Task to carry out
If a line in the records contains the string "yellow", show that line.

START Available records

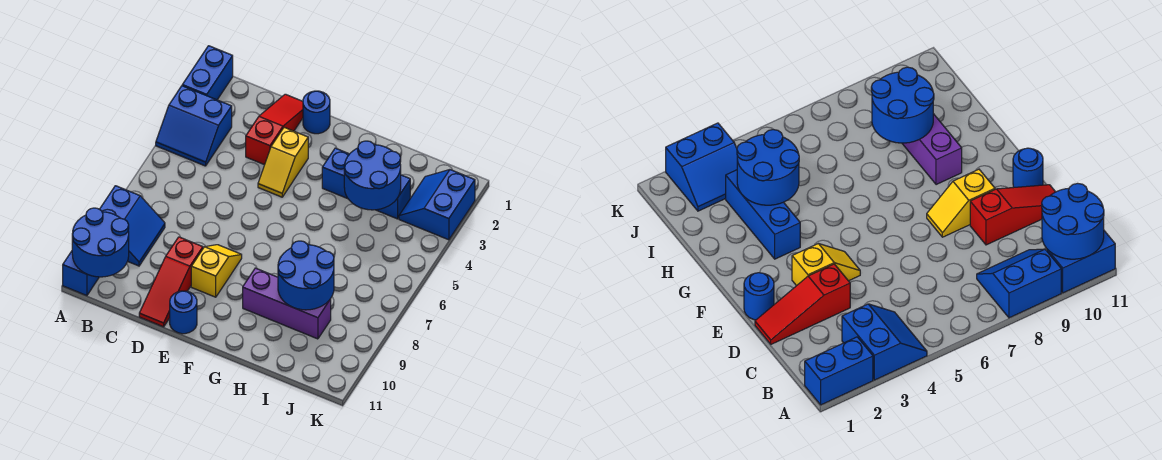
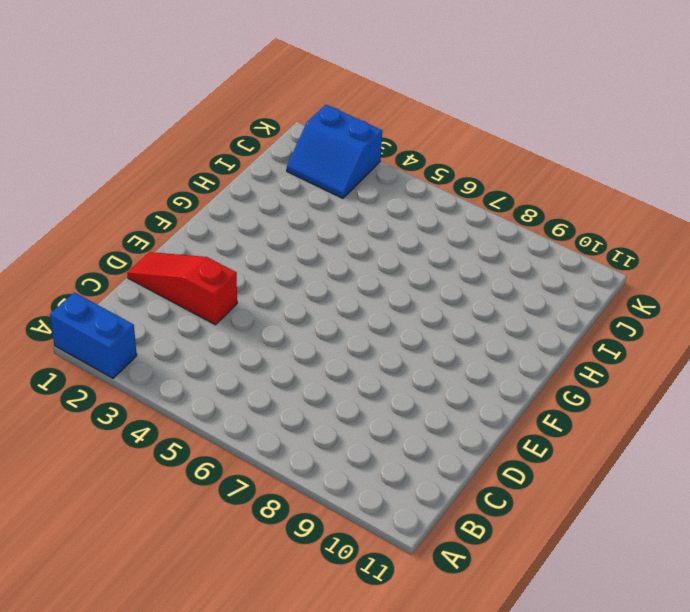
none -> blue slope A3:B4 level 1 top 3
none -> blue slope A8:B9 level 1 top A
none -> blue brick A10:A11 level 1

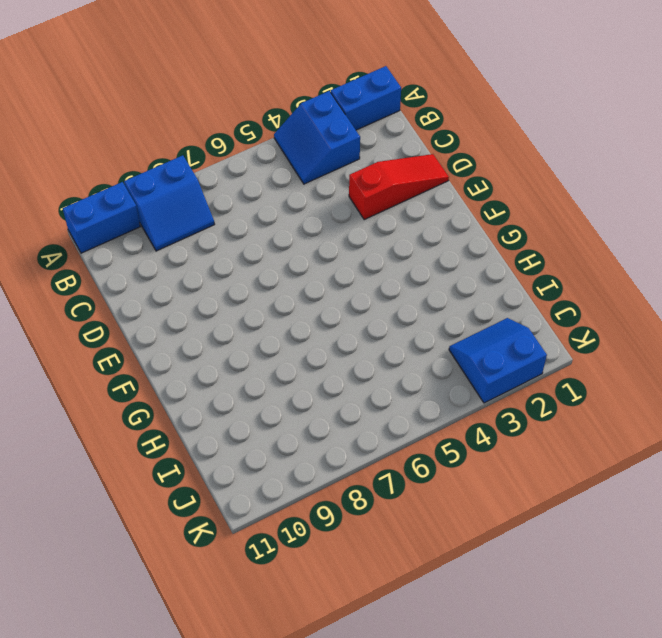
none -> red slope D9:D11 level 1 top 9
none -> blue round brick E1 level 1
none -> yellow slope E3:E4 level 1 top 3

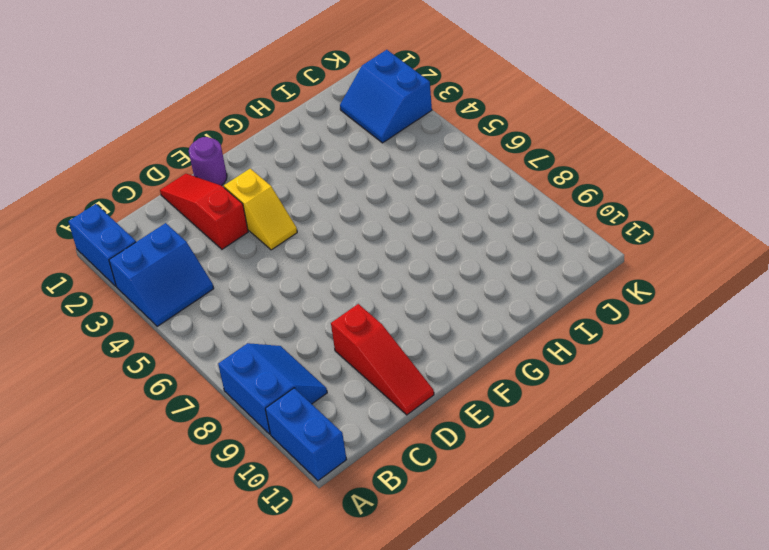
purple round brick E1 level 1 -> blue round brick E1 level 1
none -> yellow slope E8:E9 level 1 top 9
none -> blue round brick E11 level 1
none -> blue brick G3:I3 level 1

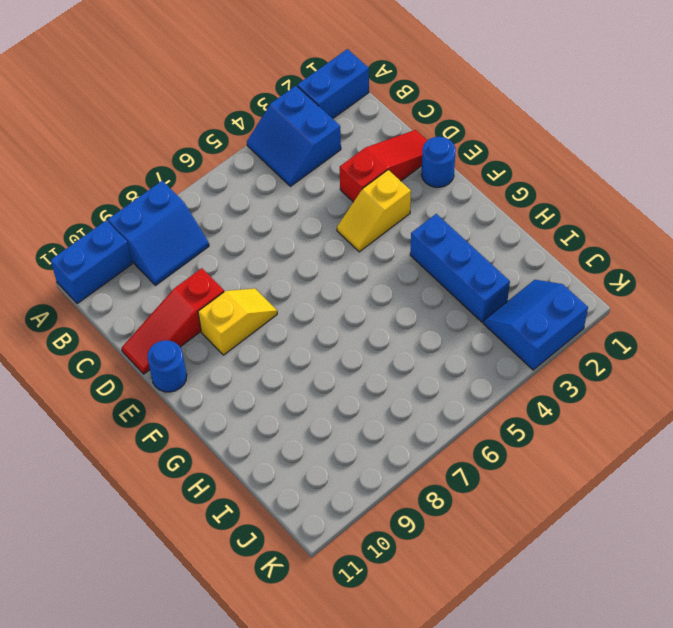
none -> purple brick G9:I9 level 1
none -> blue round brick A10:B11 level 2
none -> blue round brick H3:I4 level 2

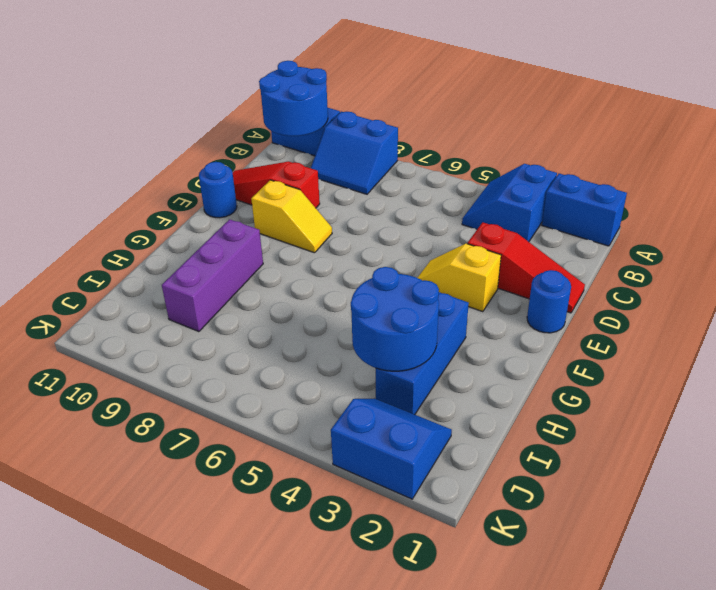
none -> blue round brick H8:I9 level 2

END Available records

Written reply
none -> yellow slope E3:E4 level 1 top 3
none -> yellow slope E8:E9 level 1 top 9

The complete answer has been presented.